Problem details »
When a line in the material contains the word "AGND", copy it.
Given data START
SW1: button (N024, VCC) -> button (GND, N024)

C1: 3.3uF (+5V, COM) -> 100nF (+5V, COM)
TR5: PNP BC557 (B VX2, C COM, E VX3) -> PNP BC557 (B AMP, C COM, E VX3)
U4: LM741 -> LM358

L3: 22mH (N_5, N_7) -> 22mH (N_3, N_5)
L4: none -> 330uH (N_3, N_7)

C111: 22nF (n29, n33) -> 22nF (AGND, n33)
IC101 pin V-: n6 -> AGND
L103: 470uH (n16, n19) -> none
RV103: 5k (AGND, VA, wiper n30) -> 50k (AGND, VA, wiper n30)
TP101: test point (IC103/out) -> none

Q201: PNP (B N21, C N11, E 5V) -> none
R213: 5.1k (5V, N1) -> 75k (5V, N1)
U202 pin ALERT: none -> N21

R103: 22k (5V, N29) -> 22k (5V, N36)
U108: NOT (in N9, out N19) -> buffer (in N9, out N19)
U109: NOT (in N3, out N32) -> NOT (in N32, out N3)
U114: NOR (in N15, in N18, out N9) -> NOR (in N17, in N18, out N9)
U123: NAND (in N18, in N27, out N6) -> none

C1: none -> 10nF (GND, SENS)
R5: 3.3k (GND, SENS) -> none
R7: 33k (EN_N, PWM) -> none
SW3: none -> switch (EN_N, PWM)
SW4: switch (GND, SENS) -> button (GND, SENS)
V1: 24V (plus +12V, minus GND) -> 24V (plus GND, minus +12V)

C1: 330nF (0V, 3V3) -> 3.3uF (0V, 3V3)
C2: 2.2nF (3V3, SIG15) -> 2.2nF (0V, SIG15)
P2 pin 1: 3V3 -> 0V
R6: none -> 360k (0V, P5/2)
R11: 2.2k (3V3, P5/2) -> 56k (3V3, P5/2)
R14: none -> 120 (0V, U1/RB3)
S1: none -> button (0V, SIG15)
Given data END
Answer to this problem »
C111: 22nF (n29, n33) -> 22nF (AGND, n33)
IC101 pin V-: n6 -> AGND
RV103: 5k (AGND, VA, wiper n30) -> 50k (AGND, VA, wiper n30)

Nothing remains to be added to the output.